## DATA SECTION
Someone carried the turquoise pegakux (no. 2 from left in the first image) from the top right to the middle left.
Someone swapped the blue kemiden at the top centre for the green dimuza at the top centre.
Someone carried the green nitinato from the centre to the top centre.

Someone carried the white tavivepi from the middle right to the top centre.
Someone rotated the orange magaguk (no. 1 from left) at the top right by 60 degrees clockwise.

...

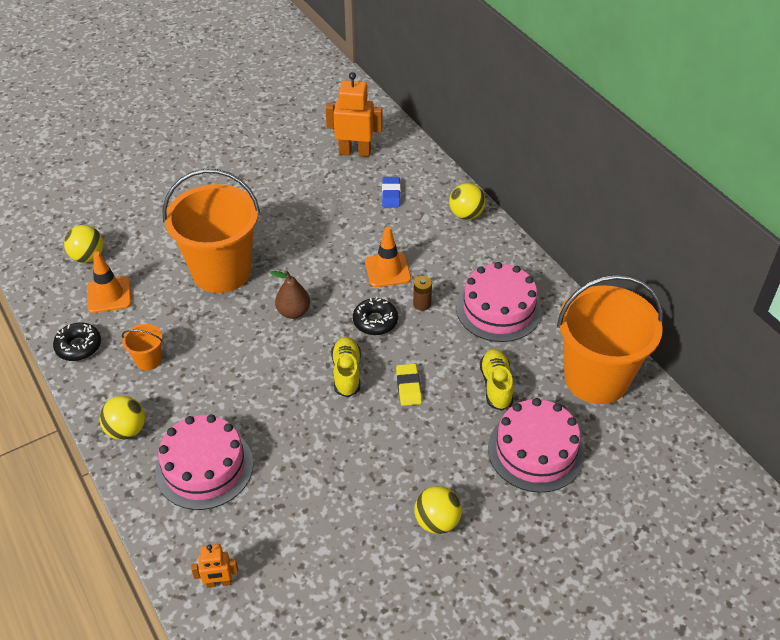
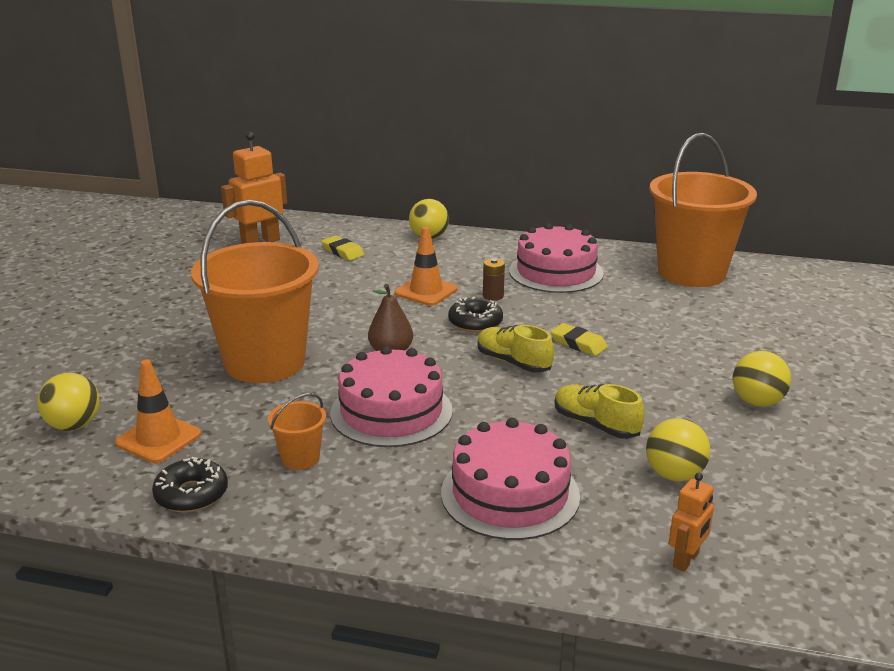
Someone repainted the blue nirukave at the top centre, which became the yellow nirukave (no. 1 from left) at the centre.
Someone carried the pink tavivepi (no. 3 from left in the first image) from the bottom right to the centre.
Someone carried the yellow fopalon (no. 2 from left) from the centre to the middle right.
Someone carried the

## YOUR ASSIGNMENT
Which lines run from the one holding "Someone carried the turquoise" through the one holding "Someone swapped the" in the records above? Repeat them exactly, both included, and nothing more.

## EXERCISE OUTPUT
Someone carried the turquoise pegakux (no. 2 from left in the first image) from the top right to the middle left.
Someone swapped the blue kemiden at the top centre for the green dimuza at the top centre.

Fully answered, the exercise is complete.